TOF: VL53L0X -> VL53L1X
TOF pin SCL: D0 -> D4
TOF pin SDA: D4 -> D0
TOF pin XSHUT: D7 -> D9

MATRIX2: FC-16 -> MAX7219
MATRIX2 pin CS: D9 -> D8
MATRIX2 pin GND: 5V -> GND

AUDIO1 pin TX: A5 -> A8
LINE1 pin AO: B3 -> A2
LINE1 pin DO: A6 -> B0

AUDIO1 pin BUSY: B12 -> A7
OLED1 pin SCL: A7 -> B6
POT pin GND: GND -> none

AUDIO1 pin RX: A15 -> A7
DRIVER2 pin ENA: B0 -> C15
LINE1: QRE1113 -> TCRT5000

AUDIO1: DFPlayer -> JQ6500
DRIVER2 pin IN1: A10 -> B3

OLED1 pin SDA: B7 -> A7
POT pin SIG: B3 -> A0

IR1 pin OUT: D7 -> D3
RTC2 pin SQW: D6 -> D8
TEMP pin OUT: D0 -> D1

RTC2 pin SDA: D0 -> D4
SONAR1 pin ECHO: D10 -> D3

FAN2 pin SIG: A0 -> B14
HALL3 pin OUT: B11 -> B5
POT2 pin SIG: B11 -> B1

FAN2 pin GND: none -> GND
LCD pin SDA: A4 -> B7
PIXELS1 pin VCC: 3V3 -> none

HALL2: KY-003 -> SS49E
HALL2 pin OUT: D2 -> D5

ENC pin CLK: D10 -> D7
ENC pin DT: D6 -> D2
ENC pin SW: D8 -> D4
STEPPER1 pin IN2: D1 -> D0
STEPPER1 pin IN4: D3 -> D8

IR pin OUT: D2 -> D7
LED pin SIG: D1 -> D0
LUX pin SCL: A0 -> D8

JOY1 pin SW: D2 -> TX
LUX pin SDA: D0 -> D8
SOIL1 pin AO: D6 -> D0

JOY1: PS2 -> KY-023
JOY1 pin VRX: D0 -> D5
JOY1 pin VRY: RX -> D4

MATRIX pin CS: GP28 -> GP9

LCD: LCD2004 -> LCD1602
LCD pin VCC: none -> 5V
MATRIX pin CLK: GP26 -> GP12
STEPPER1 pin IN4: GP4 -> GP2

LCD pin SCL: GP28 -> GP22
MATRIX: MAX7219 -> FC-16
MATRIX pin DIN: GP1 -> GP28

····················

#### YOUR TASK:
Exactly as they stand above, retype all of the records.

#### SOLUTION FOR THIS PROBLEM:
TOF: VL53L0X -> VL53L1X
TOF pin SCL: D0 -> D4
TOF pin SDA: D4 -> D0
TOF pin XSHUT: D7 -> D9

MATRIX2: FC-16 -> MAX7219
MATRIX2 pin CS: D9 -> D8
MATRIX2 pin GND: 5V -> GND

AUDIO1 pin TX: A5 -> A8
LINE1 pin AO: B3 -> A2
LINE1 pin DO: A6 -> B0

AUDIO1 pin BUSY: B12 -> A7
OLED1 pin SCL: A7 -> B6
POT pin GND: GND -> none

AUDIO1 pin RX: A15 -> A7
DRIVER2 pin ENA: B0 -> C15
LINE1: QRE1113 -> TCRT5000

AUDIO1: DFPlayer -> JQ6500
DRIVER2 pin IN1: A10 -> B3

OLED1 pin SDA: B7 -> A7
POT pin SIG: B3 -> A0

IR1 pin OUT: D7 -> D3
RTC2 pin SQW: D6 -> D8
TEMP pin OUT: D0 -> D1

RTC2 pin SDA: D0 -> D4
SONAR1 pin ECHO: D10 -> D3

FAN2 pin SIG: A0 -> B14
HALL3 pin OUT: B11 -> B5
POT2 pin SIG: B11 -> B1

FAN2 pin GND: none -> GND
LCD pin SDA: A4 -> B7
PIXELS1 pin VCC: 3V3 -> none

HALL2: KY-003 -> SS49E
HALL2 pin OUT: D2 -> D5

ENC pin CLK: D10 -> D7
ENC pin DT: D6 -> D2
ENC pin SW: D8 -> D4
STEPPER1 pin IN2: D1 -> D0
STEPPER1 pin IN4: D3 -> D8

IR pin OUT: D2 -> D7
LED pin SIG: D1 -> D0
LUX pin SCL: A0 -> D8

JOY1 pin SW: D2 -> TX
LUX pin SDA: D0 -> D8
SOIL1 pin AO: D6 -> D0

JOY1: PS2 -> KY-023
JOY1 pin VRX: D0 -> D5
JOY1 pin VRY: RX -> D4

MATRIX pin CS: GP28 -> GP9

LCD: LCD2004 -> LCD1602
LCD pin VCC: none -> 5V
MATRIX pin CLK: GP26 -> GP12
STEPPER1 pin IN4: GP4 -> GP2

LCD pin SCL: GP28 -> GP22
MATRIX: MAX7219 -> FC-16
MATRIX pin DIN: GP1 -> GP28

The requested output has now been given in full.